EXERCISE OBJECTIVE: Below is a listing. Set down exactly the lines from the one containing "blue fish: 2 -> 0" through the one containing "purple fish: 0 -> 2", both ends included, and leave out the rest.

RECORD EXTRACTS:
══════════

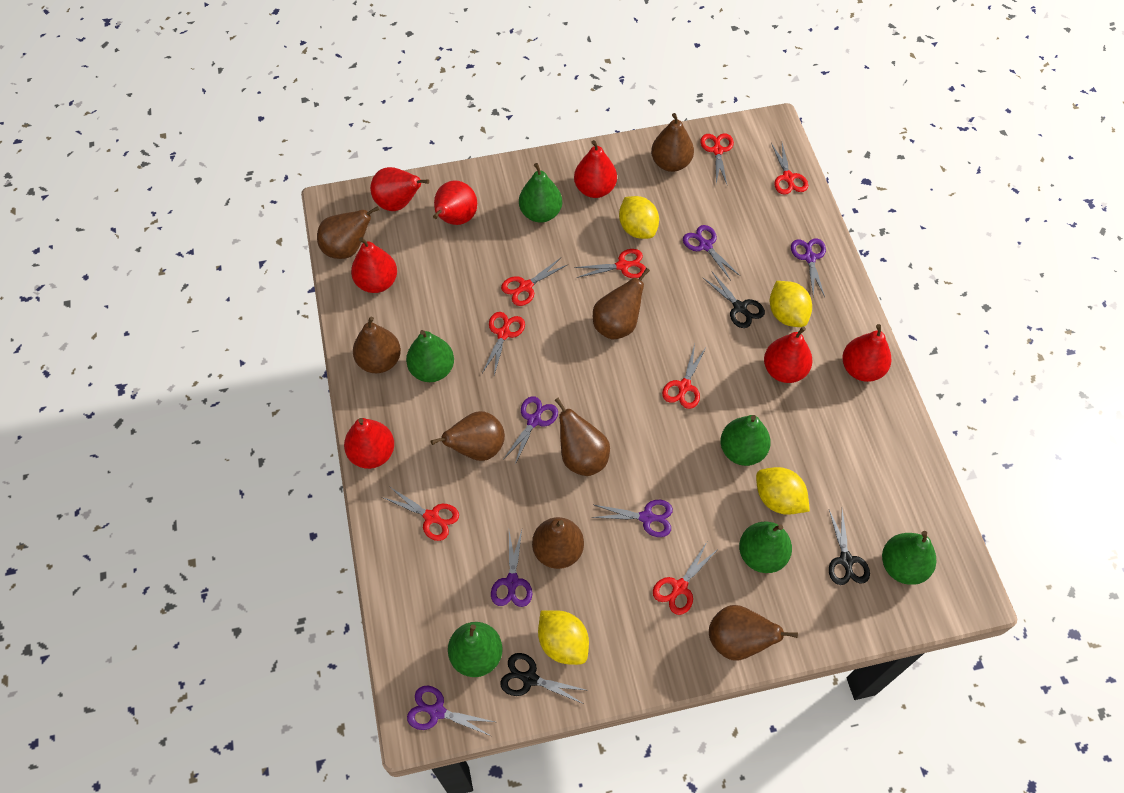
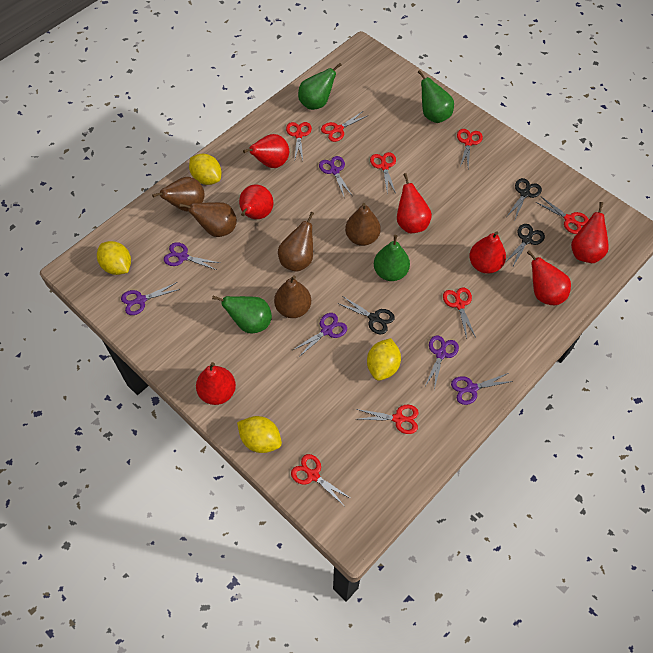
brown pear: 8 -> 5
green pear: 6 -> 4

══════════

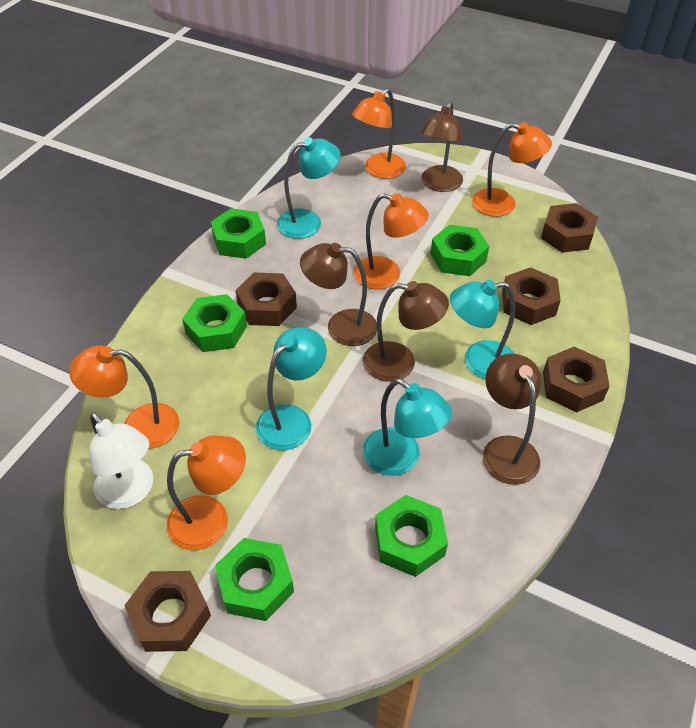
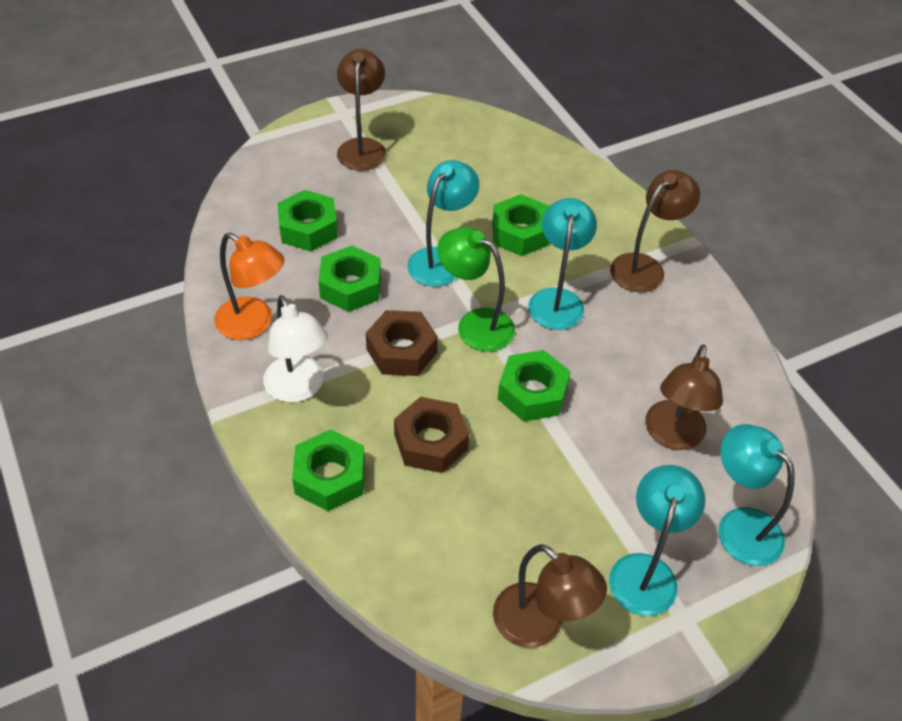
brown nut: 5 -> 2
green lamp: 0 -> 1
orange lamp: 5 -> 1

══════════

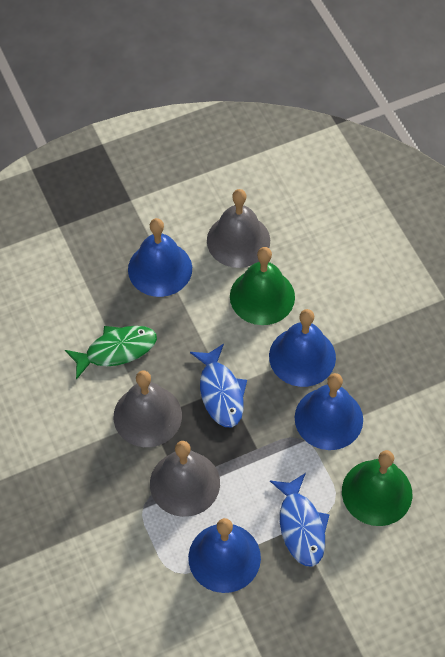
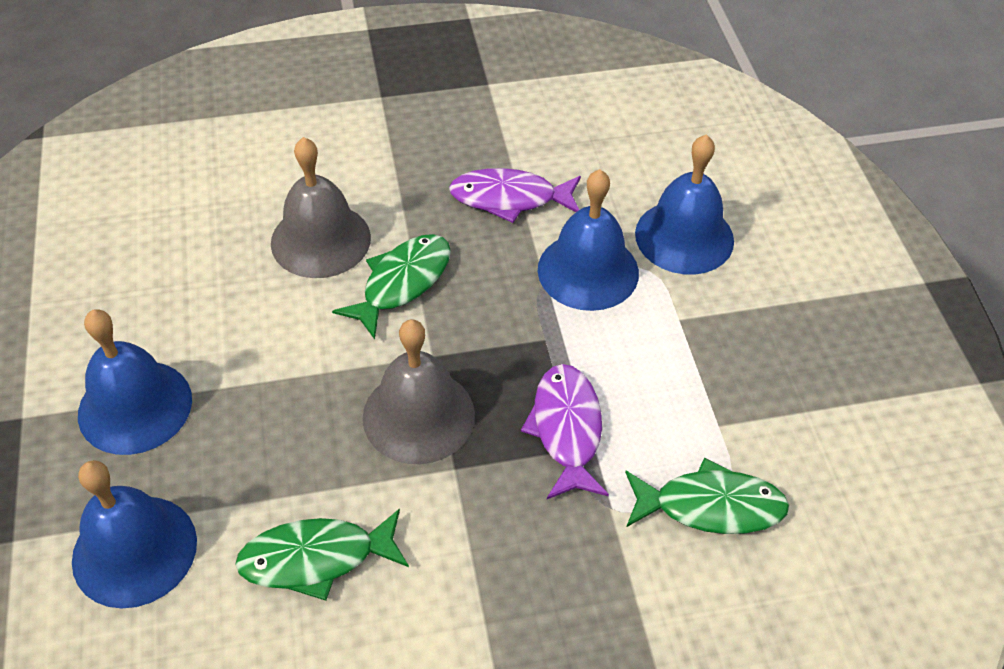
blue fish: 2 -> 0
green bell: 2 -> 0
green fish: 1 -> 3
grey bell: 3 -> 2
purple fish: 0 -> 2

══════════

RESULT OF THE TASK:
blue fish: 2 -> 0
green bell: 2 -> 0
green fish: 1 -> 3
grey bell: 3 -> 2
purple fish: 0 -> 2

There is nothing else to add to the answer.